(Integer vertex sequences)

--*--

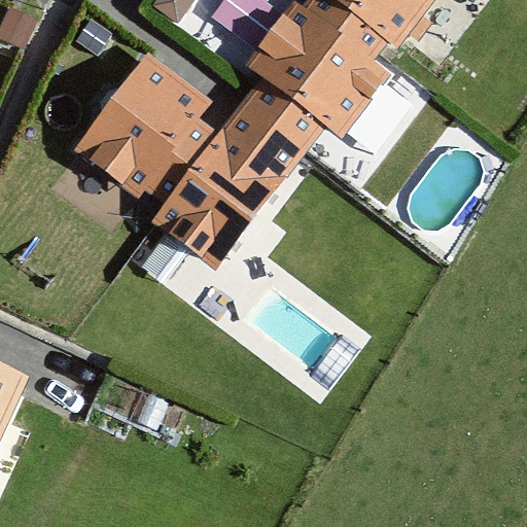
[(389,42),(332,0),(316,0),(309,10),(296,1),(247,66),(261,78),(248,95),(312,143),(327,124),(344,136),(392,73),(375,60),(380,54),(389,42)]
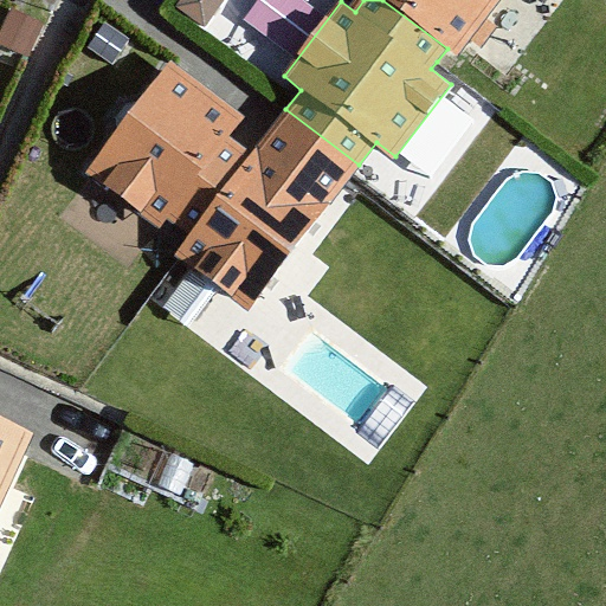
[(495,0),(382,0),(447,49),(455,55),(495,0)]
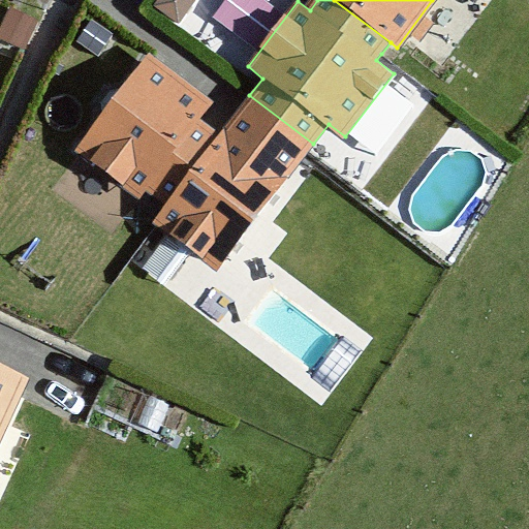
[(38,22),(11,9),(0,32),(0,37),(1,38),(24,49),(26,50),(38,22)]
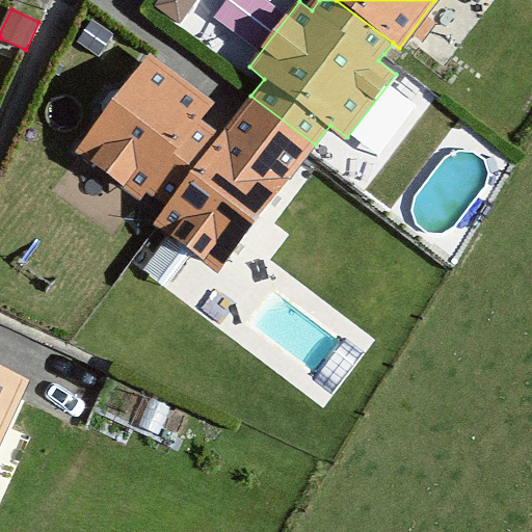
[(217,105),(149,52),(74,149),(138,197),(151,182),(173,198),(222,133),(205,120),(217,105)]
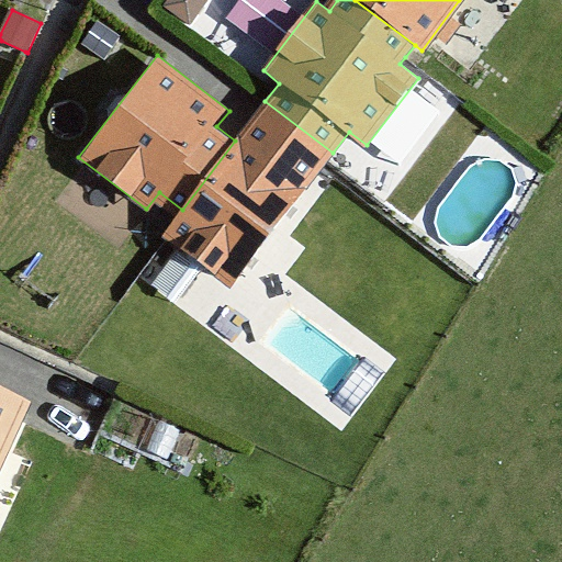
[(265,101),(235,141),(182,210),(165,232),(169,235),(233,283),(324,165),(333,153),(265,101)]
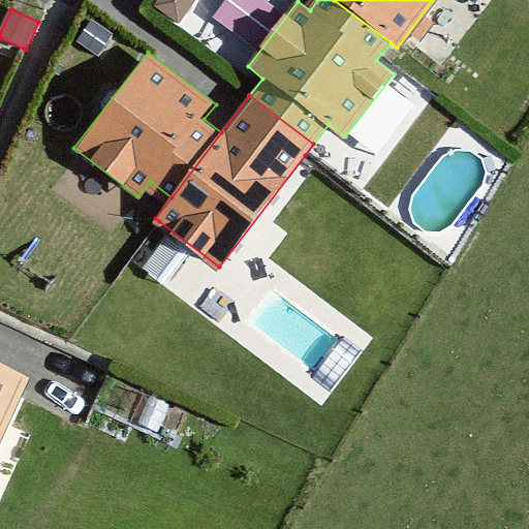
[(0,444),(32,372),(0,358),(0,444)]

--*--

• _Instructions for the task_
An exact transcription of the records above is needed, with no pictures included.

• _Task response_
[(389,42),(332,0),(316,0),(309,10),(296,1),(247,66),(261,78),(248,95),(312,143),(327,124),(344,136),(392,73),(375,60),(380,54),(389,42)]
[(495,0),(382,0),(447,49),(455,55),(495,0)]
[(38,22),(11,9),(0,32),(0,37),(1,38),(24,49),(26,50),(38,22)]
[(217,105),(149,52),(74,149),(138,197),(151,182),(173,198),(222,133),(205,120),(217,105)]
[(265,101),(235,141),(182,210),(165,232),(169,235),(233,283),(324,165),(333,153),(265,101)]
[(0,444),(32,372),(0,358),(0,444)]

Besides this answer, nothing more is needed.